_DATA BELOW:_
.....

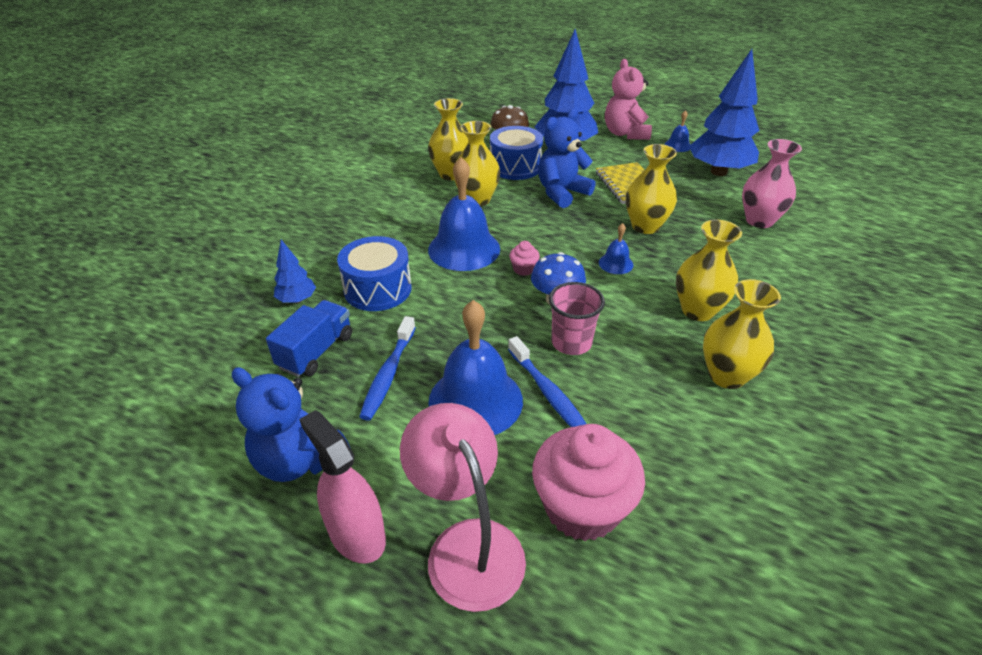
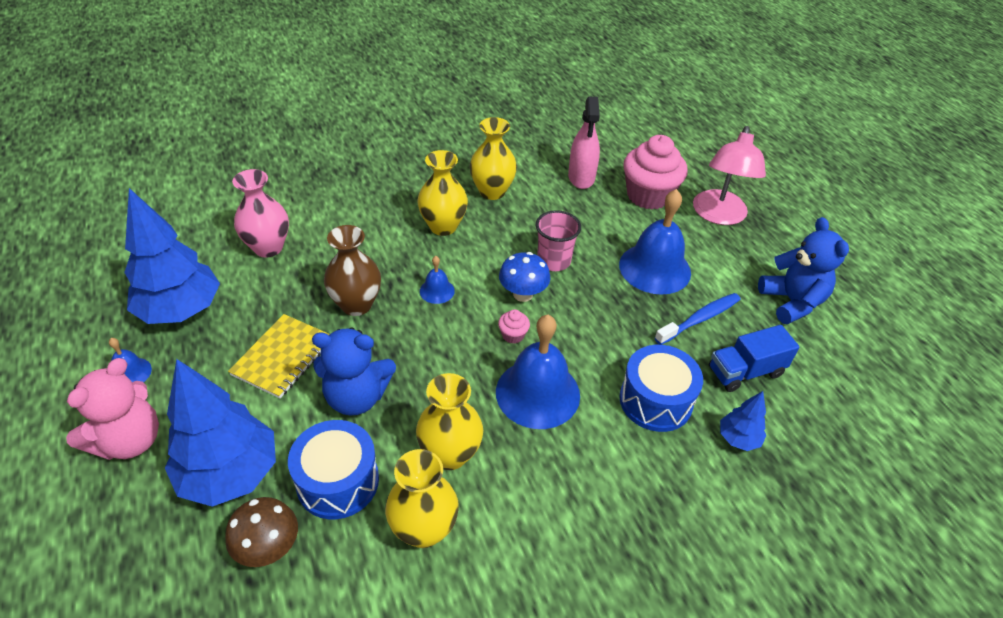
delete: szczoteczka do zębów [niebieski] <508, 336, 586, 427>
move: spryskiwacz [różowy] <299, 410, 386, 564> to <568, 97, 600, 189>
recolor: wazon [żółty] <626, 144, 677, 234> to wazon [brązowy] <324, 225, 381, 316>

.....

_GOAL OF THE EXERCISE:_ Word for word, reproduce the material above and omit each image.

_RESULT OF THIS EXERCISE:_
delete: szczoteczka do zębów [niebieski] <508, 336, 586, 427>
move: spryskiwacz [różowy] <299, 410, 386, 564> to <568, 97, 600, 189>
recolor: wazon [żółty] <626, 144, 677, 234> to wazon [brązowy] <324, 225, 381, 316>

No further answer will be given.